··· LISTED RECORDS ···

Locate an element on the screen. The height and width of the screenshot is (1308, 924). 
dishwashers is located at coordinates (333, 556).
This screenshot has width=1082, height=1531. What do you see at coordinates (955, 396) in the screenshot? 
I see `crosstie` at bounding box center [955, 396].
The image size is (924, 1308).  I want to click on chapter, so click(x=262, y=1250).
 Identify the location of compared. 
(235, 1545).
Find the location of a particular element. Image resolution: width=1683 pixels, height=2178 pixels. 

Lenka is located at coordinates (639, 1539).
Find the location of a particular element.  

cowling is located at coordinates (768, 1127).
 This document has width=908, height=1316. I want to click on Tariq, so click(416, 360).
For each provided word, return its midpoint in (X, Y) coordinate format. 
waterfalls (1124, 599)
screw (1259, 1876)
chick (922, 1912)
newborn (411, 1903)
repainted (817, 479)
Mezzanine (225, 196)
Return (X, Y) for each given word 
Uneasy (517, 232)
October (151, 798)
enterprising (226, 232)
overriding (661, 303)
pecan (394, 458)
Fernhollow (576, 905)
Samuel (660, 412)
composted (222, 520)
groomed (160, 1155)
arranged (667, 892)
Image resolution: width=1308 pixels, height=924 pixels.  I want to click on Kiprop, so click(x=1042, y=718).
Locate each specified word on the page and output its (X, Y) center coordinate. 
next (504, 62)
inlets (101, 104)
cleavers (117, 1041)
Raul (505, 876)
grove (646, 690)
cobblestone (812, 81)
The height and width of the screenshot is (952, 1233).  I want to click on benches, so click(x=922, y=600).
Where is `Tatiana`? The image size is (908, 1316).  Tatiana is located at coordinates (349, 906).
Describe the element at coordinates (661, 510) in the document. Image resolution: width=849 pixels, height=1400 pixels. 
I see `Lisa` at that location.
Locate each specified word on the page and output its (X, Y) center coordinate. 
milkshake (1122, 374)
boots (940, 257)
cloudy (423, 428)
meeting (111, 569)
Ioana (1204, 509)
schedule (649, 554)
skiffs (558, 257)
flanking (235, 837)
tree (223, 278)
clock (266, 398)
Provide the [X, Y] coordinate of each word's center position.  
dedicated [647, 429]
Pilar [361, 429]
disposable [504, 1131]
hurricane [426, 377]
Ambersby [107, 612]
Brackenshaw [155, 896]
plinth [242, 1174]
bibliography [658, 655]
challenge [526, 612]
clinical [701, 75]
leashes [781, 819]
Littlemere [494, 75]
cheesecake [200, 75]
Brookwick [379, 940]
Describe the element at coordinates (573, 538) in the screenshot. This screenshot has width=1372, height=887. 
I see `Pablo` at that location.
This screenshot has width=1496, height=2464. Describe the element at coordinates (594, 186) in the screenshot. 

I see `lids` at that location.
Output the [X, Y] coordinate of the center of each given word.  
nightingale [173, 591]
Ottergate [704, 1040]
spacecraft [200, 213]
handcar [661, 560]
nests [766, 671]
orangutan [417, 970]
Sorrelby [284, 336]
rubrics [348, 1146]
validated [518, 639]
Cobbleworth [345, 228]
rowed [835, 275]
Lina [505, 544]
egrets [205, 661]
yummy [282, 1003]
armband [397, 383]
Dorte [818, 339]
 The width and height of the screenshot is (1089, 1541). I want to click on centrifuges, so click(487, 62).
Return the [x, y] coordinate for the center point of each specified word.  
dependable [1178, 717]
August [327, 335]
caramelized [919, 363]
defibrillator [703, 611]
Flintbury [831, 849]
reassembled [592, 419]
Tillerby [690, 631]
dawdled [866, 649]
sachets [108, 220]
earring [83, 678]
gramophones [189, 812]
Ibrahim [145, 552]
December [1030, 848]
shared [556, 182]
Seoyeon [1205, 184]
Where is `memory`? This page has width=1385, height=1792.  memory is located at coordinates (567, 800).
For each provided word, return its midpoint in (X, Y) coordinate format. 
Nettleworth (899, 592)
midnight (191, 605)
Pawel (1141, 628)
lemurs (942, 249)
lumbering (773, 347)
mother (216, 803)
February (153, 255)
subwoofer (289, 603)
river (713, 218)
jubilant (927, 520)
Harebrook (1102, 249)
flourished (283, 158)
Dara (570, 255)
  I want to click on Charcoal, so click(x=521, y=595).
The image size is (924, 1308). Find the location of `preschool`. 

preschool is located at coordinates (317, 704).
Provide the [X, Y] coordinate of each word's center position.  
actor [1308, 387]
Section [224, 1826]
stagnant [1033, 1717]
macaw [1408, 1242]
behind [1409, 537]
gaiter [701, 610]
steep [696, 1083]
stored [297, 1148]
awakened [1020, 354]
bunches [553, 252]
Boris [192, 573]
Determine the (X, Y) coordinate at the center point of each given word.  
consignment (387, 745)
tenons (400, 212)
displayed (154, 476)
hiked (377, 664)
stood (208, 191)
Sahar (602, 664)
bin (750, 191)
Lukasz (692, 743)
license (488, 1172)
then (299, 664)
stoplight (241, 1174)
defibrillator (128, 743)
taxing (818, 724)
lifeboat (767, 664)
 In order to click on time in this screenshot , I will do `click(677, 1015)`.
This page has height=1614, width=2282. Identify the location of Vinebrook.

···

WHAT THE EXERCISE ASKS | Change every occurrence of "Identify the location of" in the records above to "Give the position of", and leave all other wording as it is.

RESULT BELOW |
Locate an element on the screen. The height and width of the screenshot is (1308, 924). 
dishwashers is located at coordinates (333, 556).
This screenshot has width=1082, height=1531. What do you see at coordinates (955, 396) in the screenshot? 
I see `crosstie` at bounding box center [955, 396].
The image size is (924, 1308).  I want to click on chapter, so click(x=262, y=1250).
 Give the position of compared. 
(235, 1545).
Find the location of a particular element. Image resolution: width=1683 pixels, height=2178 pixels. 

Lenka is located at coordinates (639, 1539).
Find the location of a particular element.  

cowling is located at coordinates (768, 1127).
 This document has width=908, height=1316. I want to click on Tariq, so click(416, 360).
For each provided word, return its midpoint in (X, Y) coordinate format. 
waterfalls (1124, 599)
screw (1259, 1876)
chick (922, 1912)
newborn (411, 1903)
repainted (817, 479)
Mezzanine (225, 196)
Return (X, Y) for each given word 
Uneasy (517, 232)
October (151, 798)
enterprising (226, 232)
overriding (661, 303)
pecan (394, 458)
Fernhollow (576, 905)
Samuel (660, 412)
composted (222, 520)
groomed (160, 1155)
arranged (667, 892)
Image resolution: width=1308 pixels, height=924 pixels.  I want to click on Kiprop, so click(x=1042, y=718).
Locate each specified word on the page and output its (X, Y) center coordinate. 
next (504, 62)
inlets (101, 104)
cleavers (117, 1041)
Raul (505, 876)
grove (646, 690)
cobblestone (812, 81)
The height and width of the screenshot is (952, 1233).  I want to click on benches, so click(x=922, y=600).
Where is `Tatiana`? The image size is (908, 1316).  Tatiana is located at coordinates (349, 906).
Describe the element at coordinates (661, 510) in the document. Image resolution: width=849 pixels, height=1400 pixels. 
I see `Lisa` at that location.
Locate each specified word on the page and output its (X, Y) center coordinate. 
milkshake (1122, 374)
boots (940, 257)
cloudy (423, 428)
meeting (111, 569)
Ioana (1204, 509)
schedule (649, 554)
skiffs (558, 257)
flanking (235, 837)
tree (223, 278)
clock (266, 398)
Provide the [X, Y] coordinate of each word's center position.  
dedicated [647, 429]
Pilar [361, 429]
disposable [504, 1131]
hurricane [426, 377]
Ambersby [107, 612]
Brackenshaw [155, 896]
plinth [242, 1174]
bibliography [658, 655]
challenge [526, 612]
clinical [701, 75]
leashes [781, 819]
Littlemere [494, 75]
cheesecake [200, 75]
Brookwick [379, 940]
Describe the element at coordinates (573, 538) in the screenshot. This screenshot has width=1372, height=887. 
I see `Pablo` at that location.
This screenshot has width=1496, height=2464. Describe the element at coordinates (594, 186) in the screenshot. 

I see `lids` at that location.
Output the [X, Y] coordinate of the center of each given word.  
nightingale [173, 591]
Ottergate [704, 1040]
spacecraft [200, 213]
handcar [661, 560]
nests [766, 671]
orangutan [417, 970]
Sorrelby [284, 336]
rubrics [348, 1146]
validated [518, 639]
Cobbleworth [345, 228]
rowed [835, 275]
Lina [505, 544]
egrets [205, 661]
yummy [282, 1003]
armband [397, 383]
Dorte [818, 339]
 The width and height of the screenshot is (1089, 1541). I want to click on centrifuges, so click(487, 62).
Return the [x, y] coordinate for the center point of each specified word.  
dependable [1178, 717]
August [327, 335]
caramelized [919, 363]
defibrillator [703, 611]
Flintbury [831, 849]
reassembled [592, 419]
Tillerby [690, 631]
dawdled [866, 649]
sachets [108, 220]
earring [83, 678]
gramophones [189, 812]
Ibrahim [145, 552]
December [1030, 848]
shared [556, 182]
Seoyeon [1205, 184]
Where is `memory`? This page has width=1385, height=1792.  memory is located at coordinates (567, 800).
For each provided word, return its midpoint in (X, Y) coordinate format. 
Nettleworth (899, 592)
midnight (191, 605)
Pawel (1141, 628)
lemurs (942, 249)
lumbering (773, 347)
mother (216, 803)
February (153, 255)
subwoofer (289, 603)
river (713, 218)
jubilant (927, 520)
Harebrook (1102, 249)
flourished (283, 158)
Dara (570, 255)
  I want to click on Charcoal, so click(x=521, y=595).
The image size is (924, 1308). Find the location of `preschool`. 

preschool is located at coordinates (317, 704).
Provide the [X, Y] coordinate of each word's center position.  
actor [1308, 387]
Section [224, 1826]
stagnant [1033, 1717]
macaw [1408, 1242]
behind [1409, 537]
gaiter [701, 610]
steep [696, 1083]
stored [297, 1148]
awakened [1020, 354]
bunches [553, 252]
Boris [192, 573]
Determine the (X, Y) coordinate at the center point of each given word.  
consignment (387, 745)
tenons (400, 212)
displayed (154, 476)
hiked (377, 664)
stood (208, 191)
Sahar (602, 664)
bin (750, 191)
Lukasz (692, 743)
license (488, 1172)
then (299, 664)
stoplight (241, 1174)
defibrillator (128, 743)
taxing (818, 724)
lifeboat (767, 664)
 In order to click on time in this screenshot , I will do `click(677, 1015)`.
This page has height=1614, width=2282. Give the position of Vinebrook.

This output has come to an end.